Extracted material:
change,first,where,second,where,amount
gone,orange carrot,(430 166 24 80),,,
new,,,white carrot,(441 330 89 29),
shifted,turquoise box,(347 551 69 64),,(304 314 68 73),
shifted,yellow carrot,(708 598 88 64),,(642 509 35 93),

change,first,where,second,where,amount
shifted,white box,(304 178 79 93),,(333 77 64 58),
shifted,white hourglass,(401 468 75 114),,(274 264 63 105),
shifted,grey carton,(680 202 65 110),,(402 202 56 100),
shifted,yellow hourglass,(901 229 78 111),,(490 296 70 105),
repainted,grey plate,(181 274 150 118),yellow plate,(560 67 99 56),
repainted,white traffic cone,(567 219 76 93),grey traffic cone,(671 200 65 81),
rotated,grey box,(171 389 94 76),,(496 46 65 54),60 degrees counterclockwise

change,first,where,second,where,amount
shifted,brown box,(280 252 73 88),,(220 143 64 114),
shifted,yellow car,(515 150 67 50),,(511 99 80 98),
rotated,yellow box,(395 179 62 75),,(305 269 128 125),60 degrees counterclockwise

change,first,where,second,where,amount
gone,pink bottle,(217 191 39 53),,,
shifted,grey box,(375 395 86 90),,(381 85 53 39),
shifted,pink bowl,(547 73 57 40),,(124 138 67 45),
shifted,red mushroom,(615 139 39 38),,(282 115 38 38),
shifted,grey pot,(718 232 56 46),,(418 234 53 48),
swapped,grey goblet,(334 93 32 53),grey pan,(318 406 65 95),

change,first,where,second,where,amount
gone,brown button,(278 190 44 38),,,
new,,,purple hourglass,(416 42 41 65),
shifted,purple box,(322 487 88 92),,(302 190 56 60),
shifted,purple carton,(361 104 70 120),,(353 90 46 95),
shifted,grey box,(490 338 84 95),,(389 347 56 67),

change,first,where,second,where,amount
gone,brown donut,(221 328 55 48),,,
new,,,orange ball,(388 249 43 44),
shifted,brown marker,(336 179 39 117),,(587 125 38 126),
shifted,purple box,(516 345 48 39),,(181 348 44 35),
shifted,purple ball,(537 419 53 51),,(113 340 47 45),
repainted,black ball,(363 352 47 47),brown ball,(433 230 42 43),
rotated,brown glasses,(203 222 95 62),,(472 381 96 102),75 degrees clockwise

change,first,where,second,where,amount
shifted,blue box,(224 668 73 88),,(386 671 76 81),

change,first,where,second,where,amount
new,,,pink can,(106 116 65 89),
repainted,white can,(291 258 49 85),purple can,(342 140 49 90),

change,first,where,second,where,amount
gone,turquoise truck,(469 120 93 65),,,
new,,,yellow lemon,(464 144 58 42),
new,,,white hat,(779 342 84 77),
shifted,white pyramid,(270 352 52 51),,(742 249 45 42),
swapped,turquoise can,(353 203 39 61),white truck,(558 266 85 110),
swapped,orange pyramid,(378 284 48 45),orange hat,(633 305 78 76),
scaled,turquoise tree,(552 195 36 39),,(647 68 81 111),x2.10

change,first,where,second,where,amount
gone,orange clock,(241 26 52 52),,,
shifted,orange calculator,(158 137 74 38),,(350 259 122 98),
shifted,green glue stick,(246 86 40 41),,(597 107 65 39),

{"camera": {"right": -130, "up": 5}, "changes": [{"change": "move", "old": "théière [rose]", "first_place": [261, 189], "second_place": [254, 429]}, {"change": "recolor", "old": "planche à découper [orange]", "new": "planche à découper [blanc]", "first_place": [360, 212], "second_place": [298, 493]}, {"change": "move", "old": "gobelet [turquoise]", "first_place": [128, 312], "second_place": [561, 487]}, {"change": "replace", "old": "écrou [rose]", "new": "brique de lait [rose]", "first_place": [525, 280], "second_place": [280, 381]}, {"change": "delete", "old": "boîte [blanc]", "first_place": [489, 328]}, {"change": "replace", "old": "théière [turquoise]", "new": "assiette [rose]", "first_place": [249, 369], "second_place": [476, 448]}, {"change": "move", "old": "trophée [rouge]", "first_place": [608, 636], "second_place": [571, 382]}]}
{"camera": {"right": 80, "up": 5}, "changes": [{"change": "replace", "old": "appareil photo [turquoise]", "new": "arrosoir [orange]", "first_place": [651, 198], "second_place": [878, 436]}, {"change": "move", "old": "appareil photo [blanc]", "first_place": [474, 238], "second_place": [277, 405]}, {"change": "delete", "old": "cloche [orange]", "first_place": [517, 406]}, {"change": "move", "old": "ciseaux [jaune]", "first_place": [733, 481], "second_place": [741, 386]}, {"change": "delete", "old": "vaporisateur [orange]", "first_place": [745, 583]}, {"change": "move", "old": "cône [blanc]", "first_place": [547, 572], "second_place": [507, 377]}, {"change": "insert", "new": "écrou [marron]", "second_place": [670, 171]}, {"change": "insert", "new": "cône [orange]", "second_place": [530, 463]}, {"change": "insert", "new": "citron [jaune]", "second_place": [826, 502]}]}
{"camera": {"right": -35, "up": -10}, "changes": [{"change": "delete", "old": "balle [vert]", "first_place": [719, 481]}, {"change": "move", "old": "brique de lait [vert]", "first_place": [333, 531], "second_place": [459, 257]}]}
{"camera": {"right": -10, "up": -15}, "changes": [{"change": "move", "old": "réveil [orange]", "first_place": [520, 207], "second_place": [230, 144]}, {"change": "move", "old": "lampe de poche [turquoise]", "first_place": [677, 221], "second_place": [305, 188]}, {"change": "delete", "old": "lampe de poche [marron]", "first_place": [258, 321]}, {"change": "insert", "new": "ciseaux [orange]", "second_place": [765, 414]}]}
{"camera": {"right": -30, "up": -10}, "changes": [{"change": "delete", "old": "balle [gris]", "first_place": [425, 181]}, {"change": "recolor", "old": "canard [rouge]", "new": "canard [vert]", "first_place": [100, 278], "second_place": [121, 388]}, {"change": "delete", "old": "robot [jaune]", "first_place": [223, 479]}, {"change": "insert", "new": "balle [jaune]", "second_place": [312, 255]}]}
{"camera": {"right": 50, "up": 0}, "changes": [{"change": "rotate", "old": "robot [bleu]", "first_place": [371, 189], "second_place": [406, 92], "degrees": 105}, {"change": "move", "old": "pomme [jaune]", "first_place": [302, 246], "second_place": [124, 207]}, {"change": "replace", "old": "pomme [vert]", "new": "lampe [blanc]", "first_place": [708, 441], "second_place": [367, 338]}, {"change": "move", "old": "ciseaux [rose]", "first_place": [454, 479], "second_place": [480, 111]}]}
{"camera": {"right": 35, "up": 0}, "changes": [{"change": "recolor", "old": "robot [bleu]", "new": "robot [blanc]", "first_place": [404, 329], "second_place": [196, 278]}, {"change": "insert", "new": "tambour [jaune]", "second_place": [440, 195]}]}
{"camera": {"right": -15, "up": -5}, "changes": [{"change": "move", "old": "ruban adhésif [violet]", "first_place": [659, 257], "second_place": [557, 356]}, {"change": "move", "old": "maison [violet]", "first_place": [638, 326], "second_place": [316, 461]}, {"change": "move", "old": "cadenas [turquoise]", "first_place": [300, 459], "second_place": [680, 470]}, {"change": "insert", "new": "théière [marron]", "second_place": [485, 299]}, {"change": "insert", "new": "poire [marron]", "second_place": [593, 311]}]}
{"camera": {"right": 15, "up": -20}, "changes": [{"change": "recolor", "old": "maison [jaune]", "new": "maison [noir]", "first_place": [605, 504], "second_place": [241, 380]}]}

Directions for this task:
Copy out the whole listing exactly as written.

Solution to the exercise:
change,first,where,second,where,amount
gone,orange carrot,(430 166 24 80),,,
new,,,white carrot,(441 330 89 29),
shifted,turquoise box,(347 551 69 64),,(304 314 68 73),
shifted,yellow carrot,(708 598 88 64),,(642 509 35 93),

change,first,where,second,where,amount
shifted,white box,(304 178 79 93),,(333 77 64 58),
shifted,white hourglass,(401 468 75 114),,(274 264 63 105),
shifted,grey carton,(680 202 65 110),,(402 202 56 100),
shifted,yellow hourglass,(901 229 78 111),,(490 296 70 105),
repainted,grey plate,(181 274 150 118),yellow plate,(560 67 99 56),
repainted,white traffic cone,(567 219 76 93),grey traffic cone,(671 200 65 81),
rotated,grey box,(171 389 94 76),,(496 46 65 54),60 degrees counterclockwise

change,first,where,second,where,amount
shifted,brown box,(280 252 73 88),,(220 143 64 114),
shifted,yellow car,(515 150 67 50),,(511 99 80 98),
rotated,yellow box,(395 179 62 75),,(305 269 128 125),60 degrees counterclockwise

change,first,where,second,where,amount
gone,pink bottle,(217 191 39 53),,,
shifted,grey box,(375 395 86 90),,(381 85 53 39),
shifted,pink bowl,(547 73 57 40),,(124 138 67 45),
shifted,red mushroom,(615 139 39 38),,(282 115 38 38),
shifted,grey pot,(718 232 56 46),,(418 234 53 48),
swapped,grey goblet,(334 93 32 53),grey pan,(318 406 65 95),

change,first,where,second,where,amount
gone,brown button,(278 190 44 38),,,
new,,,purple hourglass,(416 42 41 65),
shifted,purple box,(322 487 88 92),,(302 190 56 60),
shifted,purple carton,(361 104 70 120),,(353 90 46 95),
shifted,grey box,(490 338 84 95),,(389 347 56 67),

change,first,where,second,where,amount
gone,brown donut,(221 328 55 48),,,
new,,,orange ball,(388 249 43 44),
shifted,brown marker,(336 179 39 117),,(587 125 38 126),
shifted,purple box,(516 345 48 39),,(181 348 44 35),
shifted,purple ball,(537 419 53 51),,(113 340 47 45),
repainted,black ball,(363 352 47 47),brown ball,(433 230 42 43),
rotated,brown glasses,(203 222 95 62),,(472 381 96 102),75 degrees clockwise

change,first,where,second,where,amount
shifted,blue box,(224 668 73 88),,(386 671 76 81),

change,first,where,second,where,amount
new,,,pink can,(106 116 65 89),
repainted,white can,(291 258 49 85),purple can,(342 140 49 90),

change,first,where,second,where,amount
gone,turquoise truck,(469 120 93 65),,,
new,,,yellow lemon,(464 144 58 42),
new,,,white hat,(779 342 84 77),
shifted,white pyramid,(270 352 52 51),,(742 249 45 42),
swapped,turquoise can,(353 203 39 61),white truck,(558 266 85 110),
swapped,orange pyramid,(378 284 48 45),orange hat,(633 305 78 76),
scaled,turquoise tree,(552 195 36 39),,(647 68 81 111),x2.10

change,first,where,second,where,amount
gone,orange clock,(241 26 52 52),,,
shifted,orange calculator,(158 137 74 38),,(350 259 122 98),
shifted,green glue stick,(246 86 40 41),,(597 107 65 39),

{"camera": {"right": -130, "up": 5}, "changes": [{"change": "move", "old": "théière [rose]", "first_place": [261, 189], "second_place": [254, 429]}, {"change": "recolor", "old": "planche à découper [orange]", "new": "planche à découper [blanc]", "first_place": [360, 212], "second_place": [298, 493]}, {"change": "move", "old": "gobelet [turquoise]", "first_place": [128, 312], "second_place": [561, 487]}, {"change": "replace", "old": "écrou [rose]", "new": "brique de lait [rose]", "first_place": [525, 280], "second_place": [280, 381]}, {"change": "delete", "old": "boîte [blanc]", "first_place": [489, 328]}, {"change": "replace", "old": "théière [turquoise]", "new": "assiette [rose]", "first_place": [249, 369], "second_place": [476, 448]}, {"change": "move", "old": "trophée [rouge]", "first_place": [608, 636], "second_place": [571, 382]}]}
{"camera": {"right": 80, "up": 5}, "changes": [{"change": "replace", "old": "appareil photo [turquoise]", "new": "arrosoir [orange]", "first_place": [651, 198], "second_place": [878, 436]}, {"change": "move", "old": "appareil photo [blanc]", "first_place": [474, 238], "second_place": [277, 405]}, {"change": "delete", "old": "cloche [orange]", "first_place": [517, 406]}, {"change": "move", "old": "ciseaux [jaune]", "first_place": [733, 481], "second_place": [741, 386]}, {"change": "delete", "old": "vaporisateur [orange]", "first_place": [745, 583]}, {"change": "move", "old": "cône [blanc]", "first_place": [547, 572], "second_place": [507, 377]}, {"change": "insert", "new": "écrou [marron]", "second_place": [670, 171]}, {"change": "insert", "new": "cône [orange]", "second_place": [530, 463]}, {"change": "insert", "new": "citron [jaune]", "second_place": [826, 502]}]}
{"camera": {"right": -35, "up": -10}, "changes": [{"change": "delete", "old": "balle [vert]", "first_place": [719, 481]}, {"change": "move", "old": "brique de lait [vert]", "first_place": [333, 531], "second_place": [459, 257]}]}
{"camera": {"right": -10, "up": -15}, "changes": [{"change": "move", "old": "réveil [orange]", "first_place": [520, 207], "second_place": [230, 144]}, {"change": "move", "old": "lampe de poche [turquoise]", "first_place": [677, 221], "second_place": [305, 188]}, {"change": "delete", "old": "lampe de poche [marron]", "first_place": [258, 321]}, {"change": "insert", "new": "ciseaux [orange]", "second_place": [765, 414]}]}
{"camera": {"right": -30, "up": -10}, "changes": [{"change": "delete", "old": "balle [gris]", "first_place": [425, 181]}, {"change": "recolor", "old": "canard [rouge]", "new": "canard [vert]", "first_place": [100, 278], "second_place": [121, 388]}, {"change": "delete", "old": "robot [jaune]", "first_place": [223, 479]}, {"change": "insert", "new": "balle [jaune]", "second_place": [312, 255]}]}
{"camera": {"right": 50, "up": 0}, "changes": [{"change": "rotate", "old": "robot [bleu]", "first_place": [371, 189], "second_place": [406, 92], "degrees": 105}, {"change": "move", "old": "pomme [jaune]", "first_place": [302, 246], "second_place": [124, 207]}, {"change": "replace", "old": "pomme [vert]", "new": "lampe [blanc]", "first_place": [708, 441], "second_place": [367, 338]}, {"change": "move", "old": "ciseaux [rose]", "first_place": [454, 479], "second_place": [480, 111]}]}
{"camera": {"right": 35, "up": 0}, "changes": [{"change": "recolor", "old": "robot [bleu]", "new": "robot [blanc]", "first_place": [404, 329], "second_place": [196, 278]}, {"change": "insert", "new": "tambour [jaune]", "second_place": [440, 195]}]}
{"camera": {"right": -15, "up": -5}, "changes": [{"change": "move", "old": "ruban adhésif [violet]", "first_place": [659, 257], "second_place": [557, 356]}, {"change": "move", "old": "maison [violet]", "first_place": [638, 326], "second_place": [316, 461]}, {"change": "move", "old": "cadenas [turquoise]", "first_place": [300, 459], "second_place": [680, 470]}, {"change": "insert", "new": "théière [marron]", "second_place": [485, 299]}, {"change": "insert", "new": "poire [marron]", "second_place": [593, 311]}]}
{"camera": {"right": 15, "up": -20}, "changes": [{"change": "recolor", "old": "maison [jaune]", "new": "maison [noir]", "first_place": [605, 504], "second_place": [241, 380]}]}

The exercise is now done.